DATA EXTRACT>
■ ■ ■
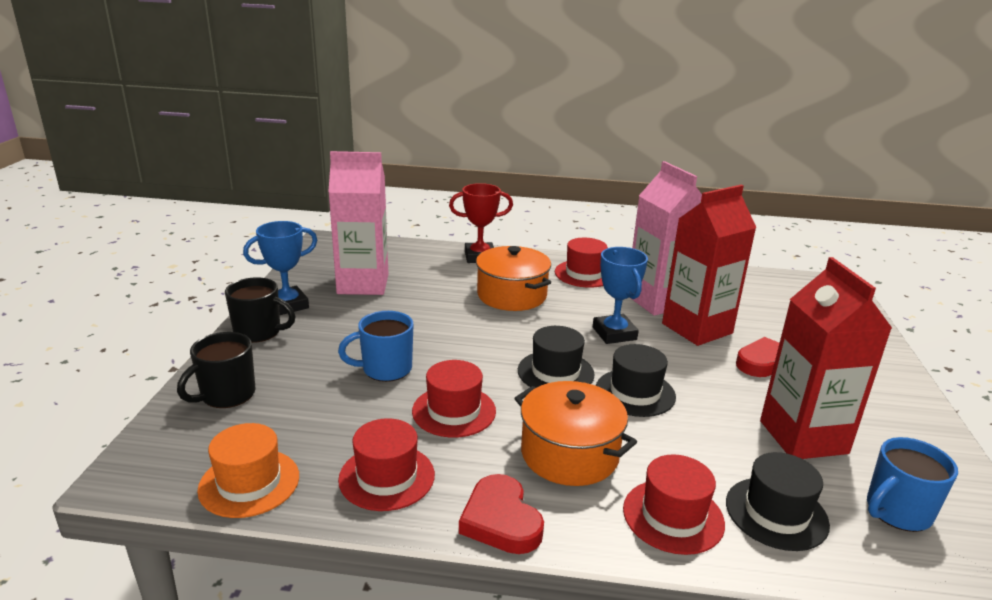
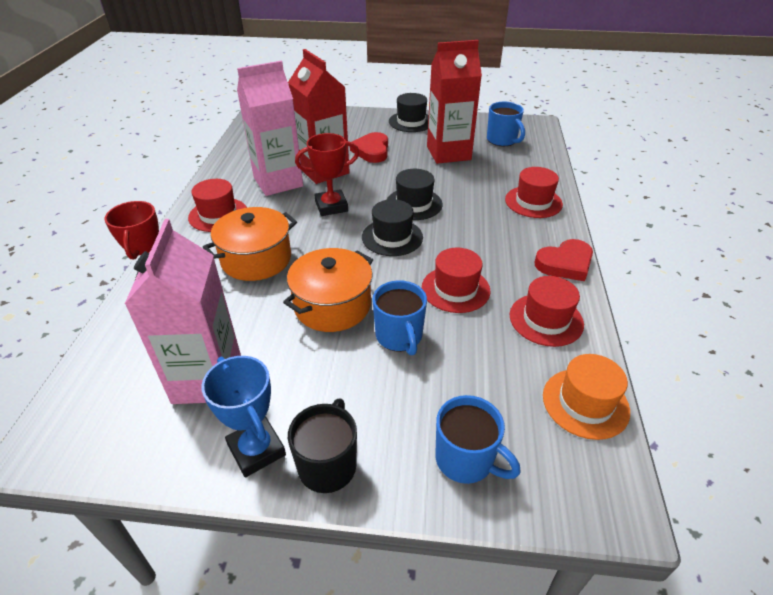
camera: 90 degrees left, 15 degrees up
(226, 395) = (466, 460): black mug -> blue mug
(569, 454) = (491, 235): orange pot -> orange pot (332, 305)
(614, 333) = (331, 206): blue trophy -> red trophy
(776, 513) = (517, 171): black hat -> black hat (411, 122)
■ ■ ■
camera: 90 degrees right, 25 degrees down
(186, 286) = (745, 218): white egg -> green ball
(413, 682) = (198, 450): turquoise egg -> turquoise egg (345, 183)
■ ■ ■
WORK ITEM> Only one stretch of the records above is wanted: the lines between the one holding "(614, 333) = (331, 206): blue" and the one holding "(776, 513) = (517, 171): black", inclusive, reproduced exactly.

WRITTEN SOLUTION>
(614, 333) = (331, 206): blue trophy -> red trophy
(776, 513) = (517, 171): black hat -> black hat (411, 122)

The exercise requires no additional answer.